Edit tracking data
★ ★ ★ ★ ★ ★ ★

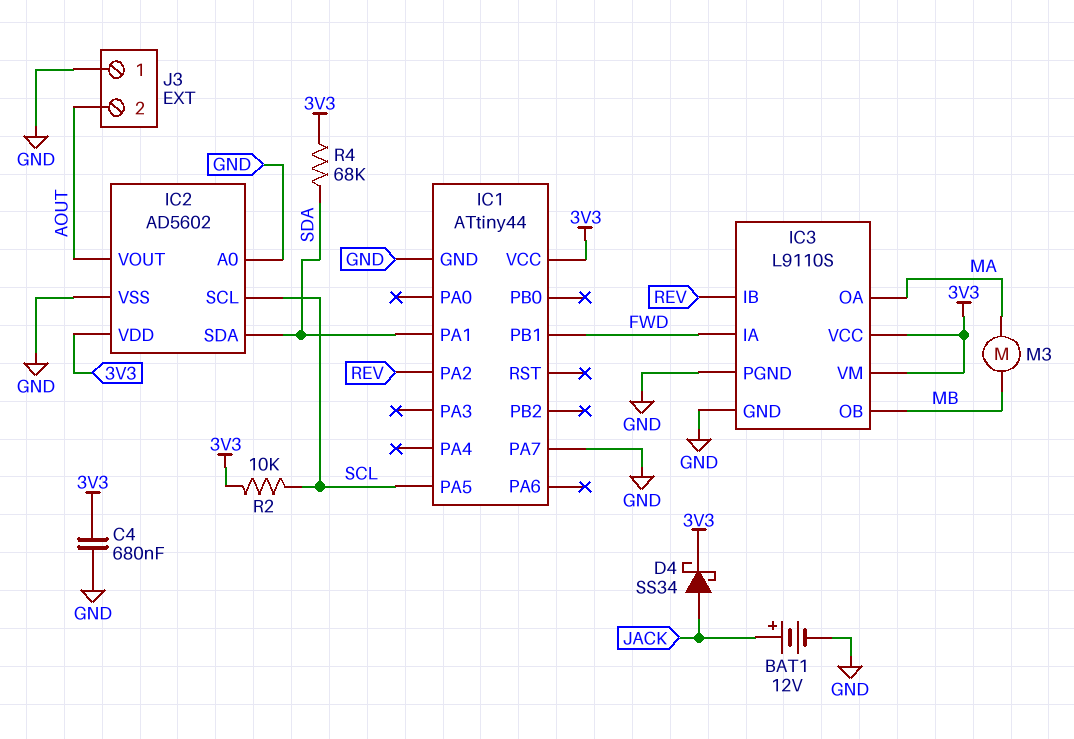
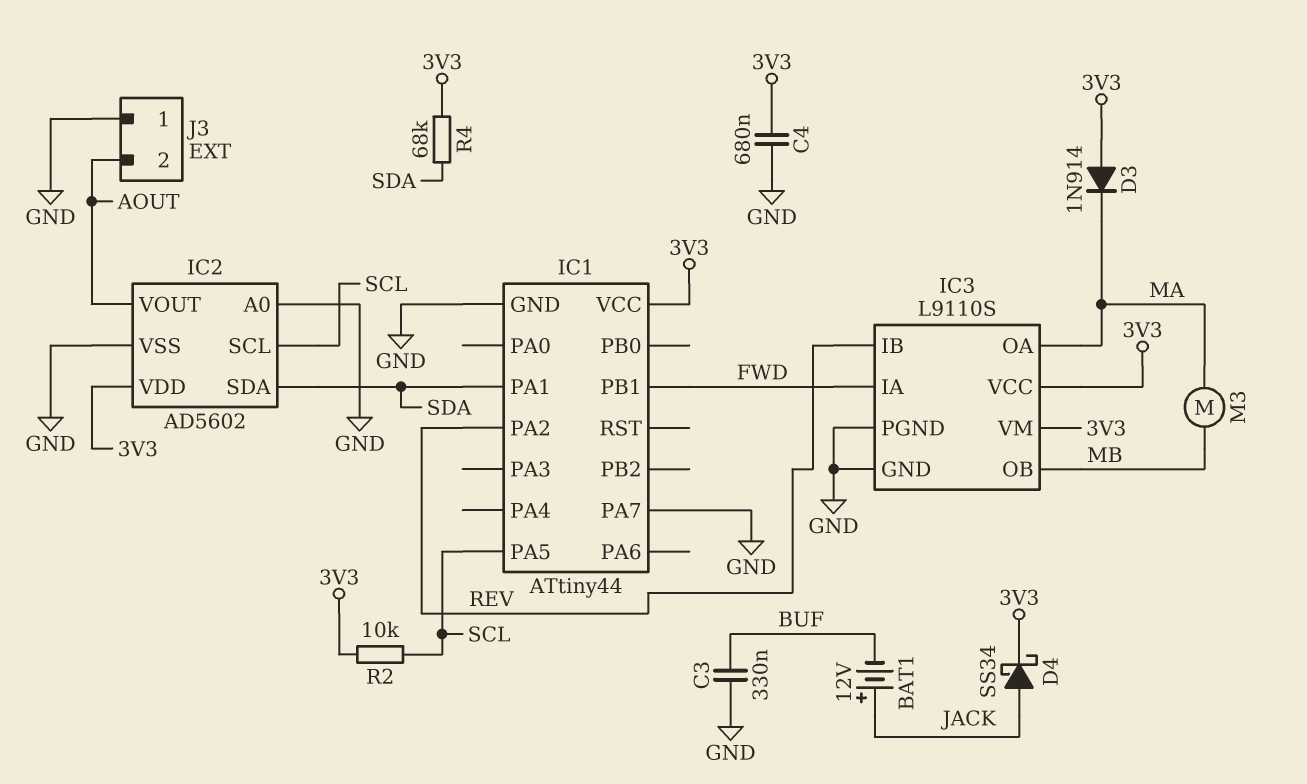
BAT1: 12V (plus JACK, minus GND) -> 12V (plus JACK, minus BUF)
C3: none -> 330nF (BUF, GND)
D3: none -> diode 1N914 (A 3V3, K MA)

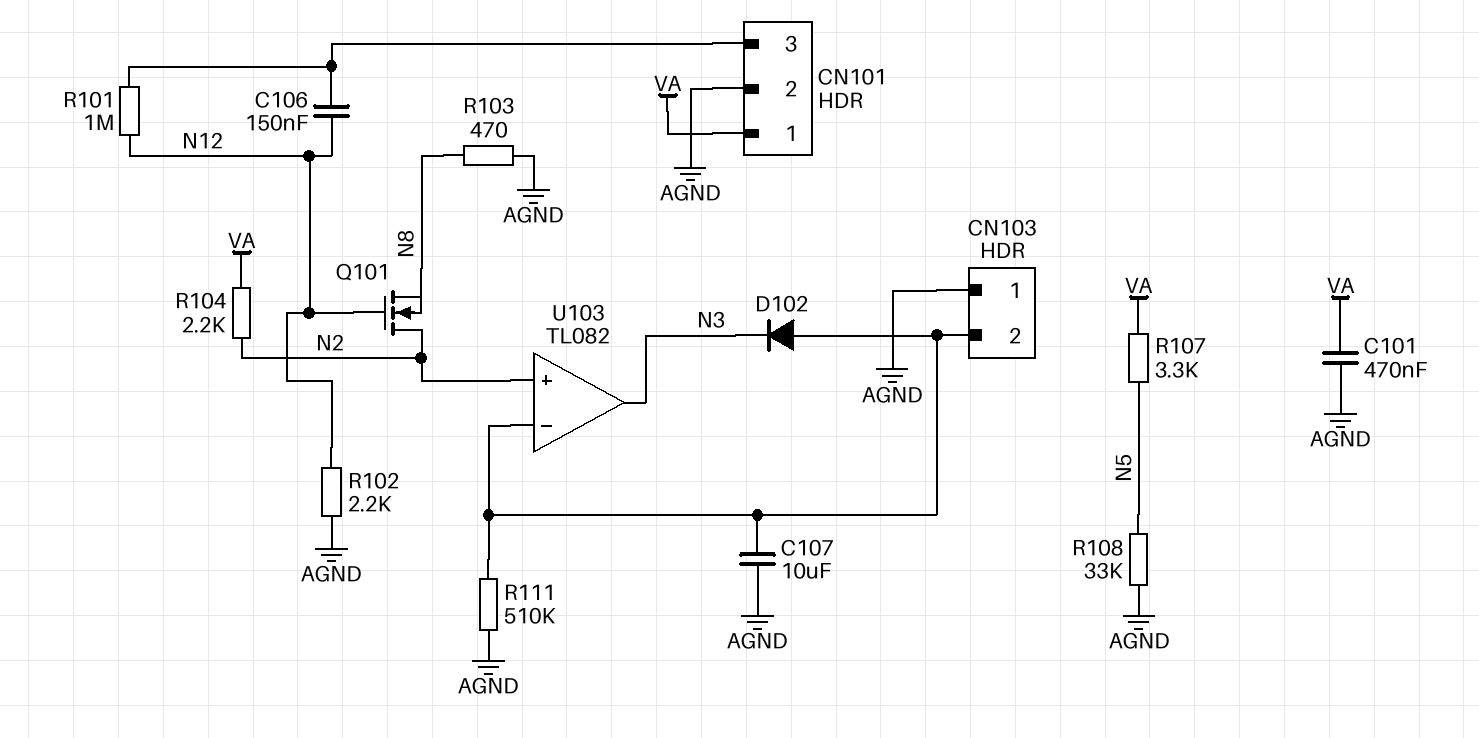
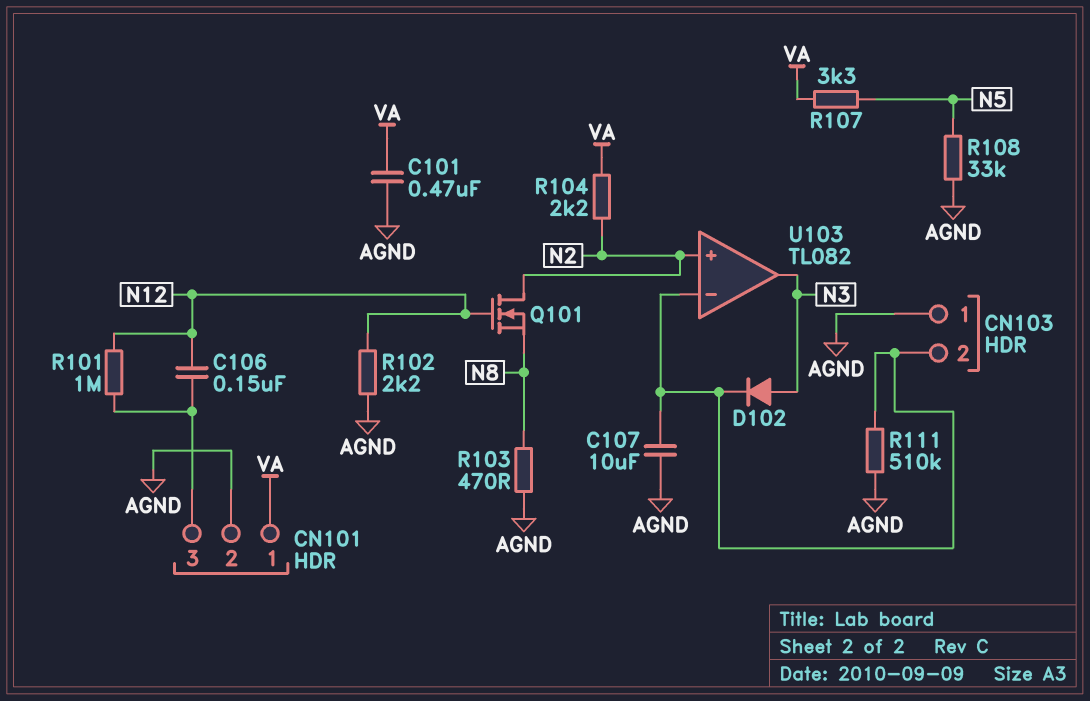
D102: diode (A CN103/2, K N3) -> diode (A N3, K CN103/2)

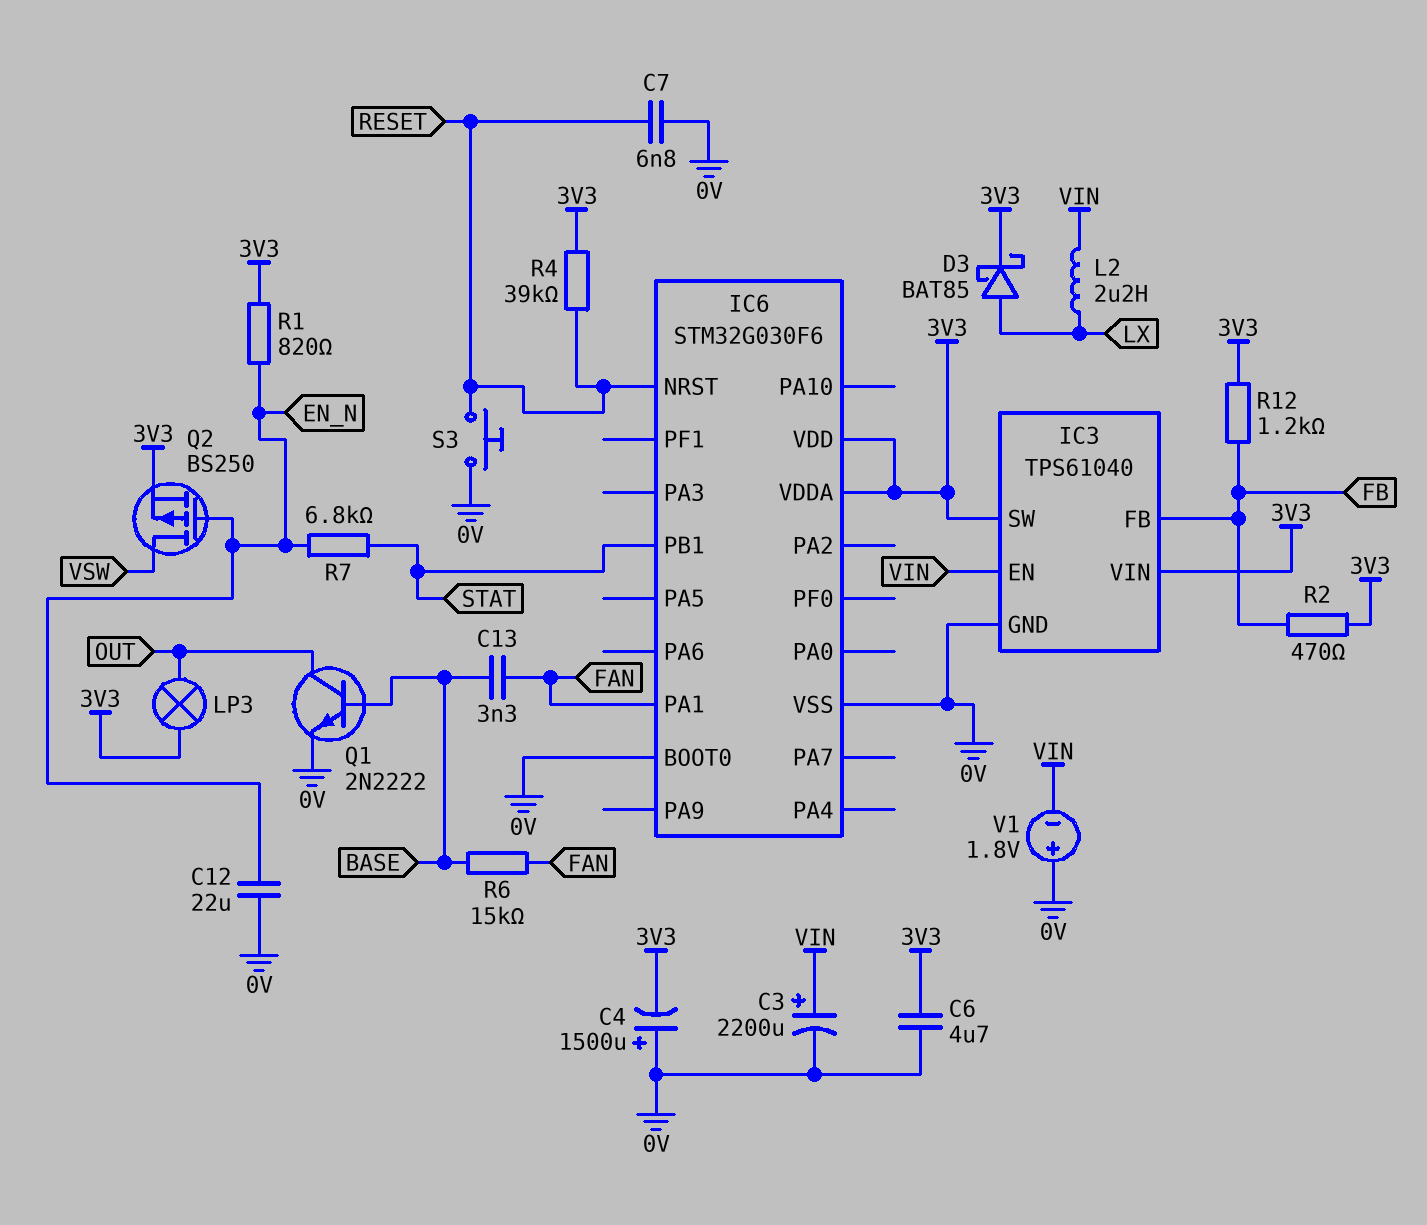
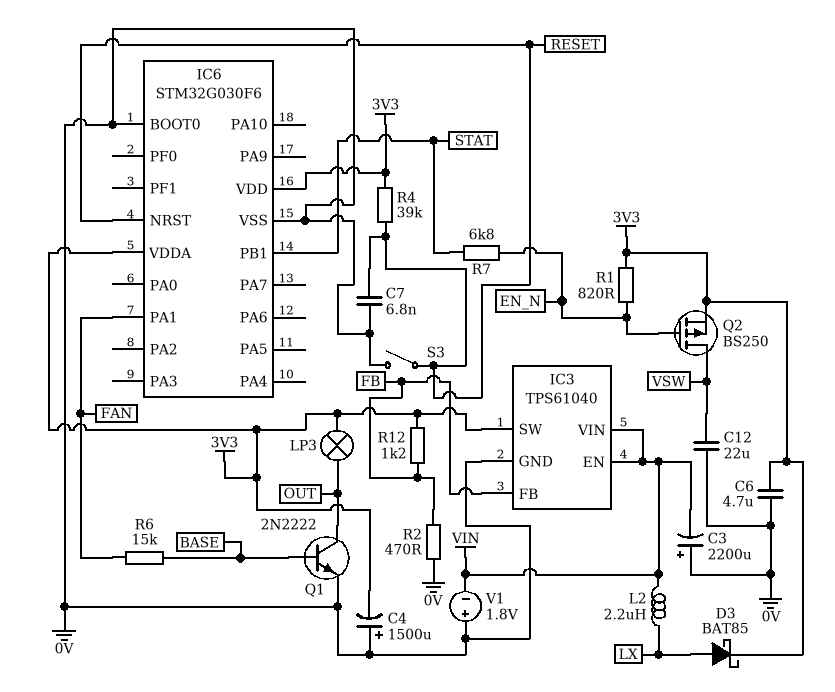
C3: 2200uF (plus VIN, minus 0V) -> 2200uF (plus 0V, minus VIN)
C12: 22uF (0V, EN_N) -> 22uF (0V, VSW)
C13: 3.3nF (BASE, FAN) -> none
IC3 pin VIN: 3V3 -> VIN
R2: 470 (3V3, FB) -> 470 (0V, FB)
S3: button (0V, RESET) -> switch (0V, RESET)

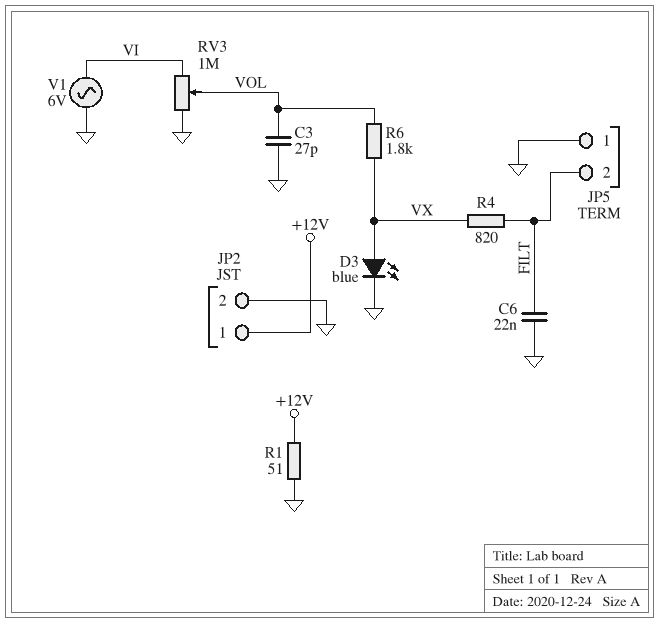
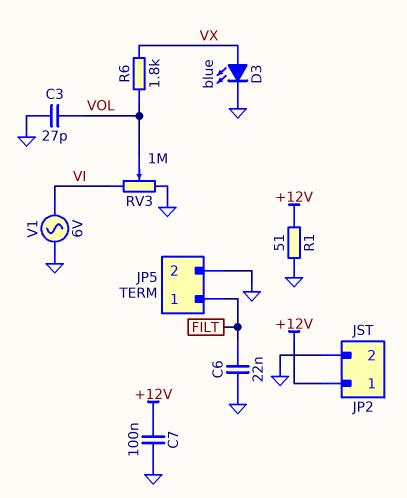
C7: none -> 100nF (+12V, GND)
JP5 pin 1: GND -> FILT
JP5 pin 2: FILT -> GND
R4: 820 (FILT, VX) -> none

★ ★ ★ ★ ★ ★ ★

Task description:
Apart from the images, every line above needs to be printed again exactly.

Expected answer:
BAT1: 12V (plus JACK, minus GND) -> 12V (plus JACK, minus BUF)
C3: none -> 330nF (BUF, GND)
D3: none -> diode 1N914 (A 3V3, K MA)

D102: diode (A CN103/2, K N3) -> diode (A N3, K CN103/2)

C3: 2200uF (plus VIN, minus 0V) -> 2200uF (plus 0V, minus VIN)
C12: 22uF (0V, EN_N) -> 22uF (0V, VSW)
C13: 3.3nF (BASE, FAN) -> none
IC3 pin VIN: 3V3 -> VIN
R2: 470 (3V3, FB) -> 470 (0V, FB)
S3: button (0V, RESET) -> switch (0V, RESET)

C7: none -> 100nF (+12V, GND)
JP5 pin 1: GND -> FILT
JP5 pin 2: FILT -> GND
R4: 820 (FILT, VX) -> none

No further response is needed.